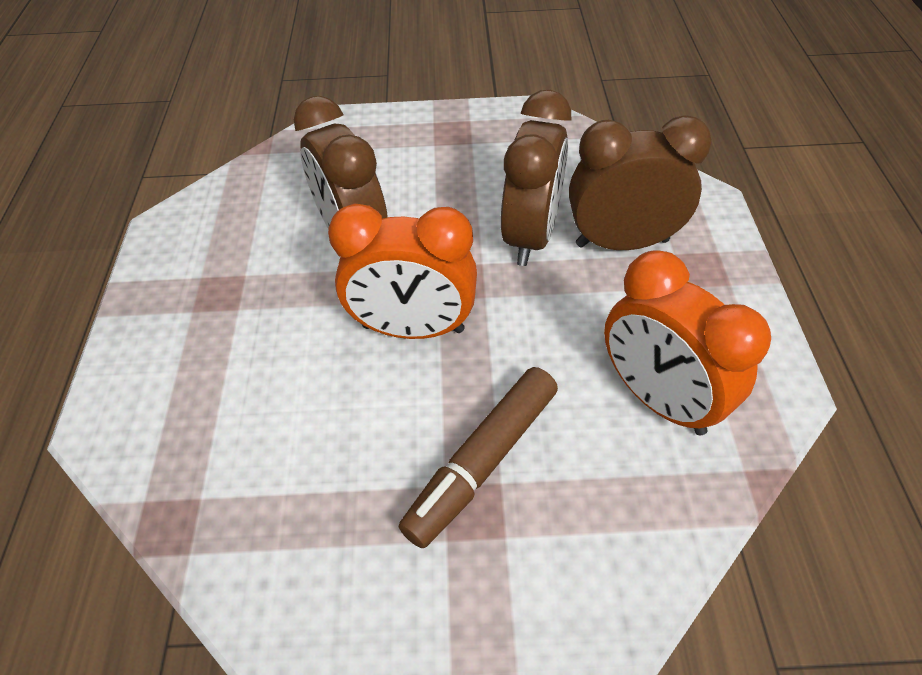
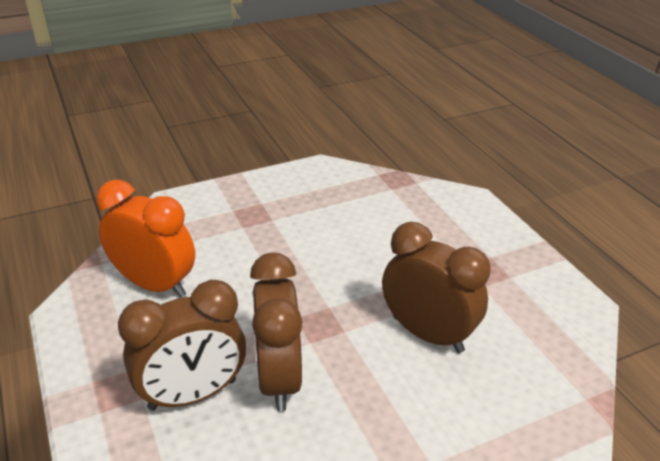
camera: 155 degrees right, 15 degrees down
(413, 328) = (335, 283): orange clock -> none
(482, 461) = (256, 232): brown marker -> none

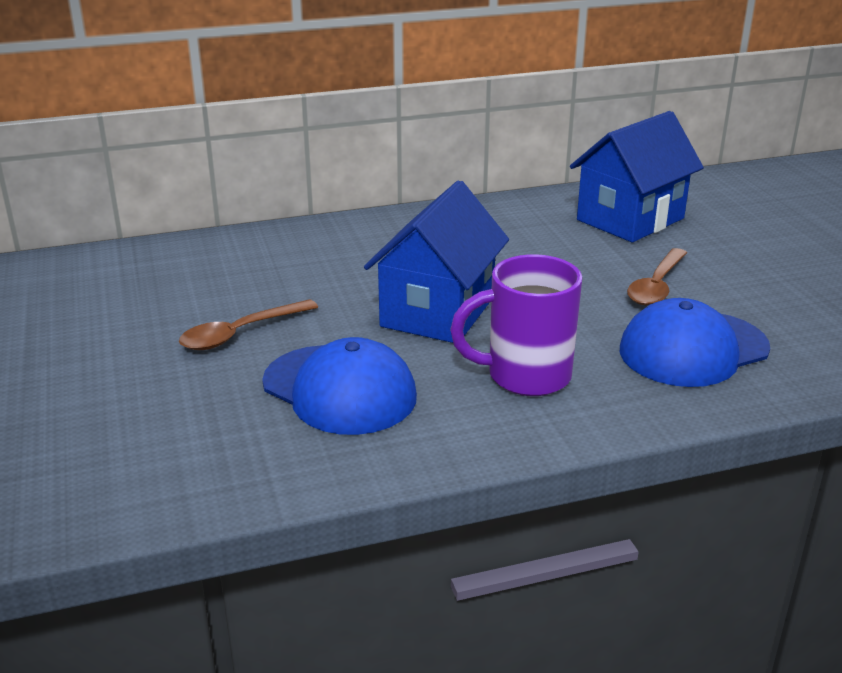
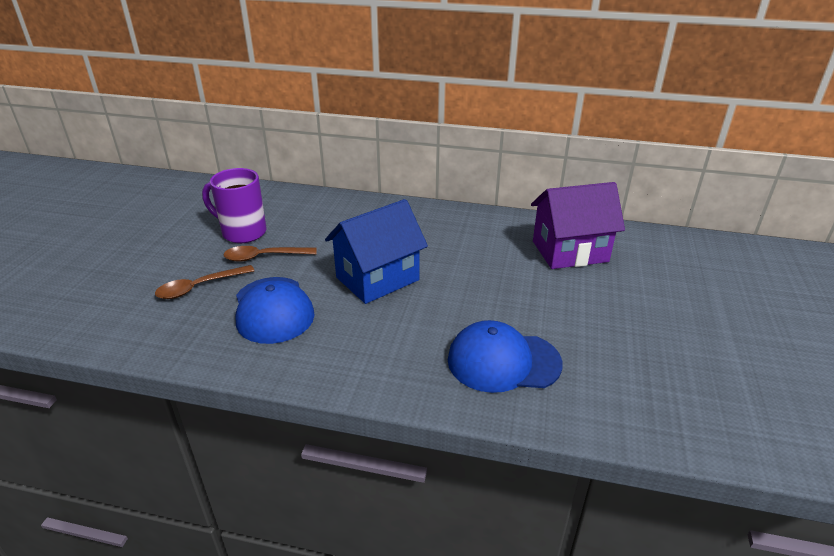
camera: 30 degrees right, 5 degrees up
(525, 376) = (379, 340): purple mug -> purple mug (242, 232)
(630, 219) = (570, 251): blue house -> purple house
(656, 286) = (531, 306): brown spoon -> brown spoon (199, 287)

§ YOUR ASSIGNMENT
Leave out every picture and copy, exactly as written, the lines from the one with "(482, 461) = (256, 232): brown marker -> none" through the end of the records above.

§ ANSWER BELOW
(482, 461) = (256, 232): brown marker -> none

camera: 30 degrees right, 5 degrees up
(525, 376) = (379, 340): purple mug -> purple mug (242, 232)
(630, 219) = (570, 251): blue house -> purple house
(656, 286) = (531, 306): brown spoon -> brown spoon (199, 287)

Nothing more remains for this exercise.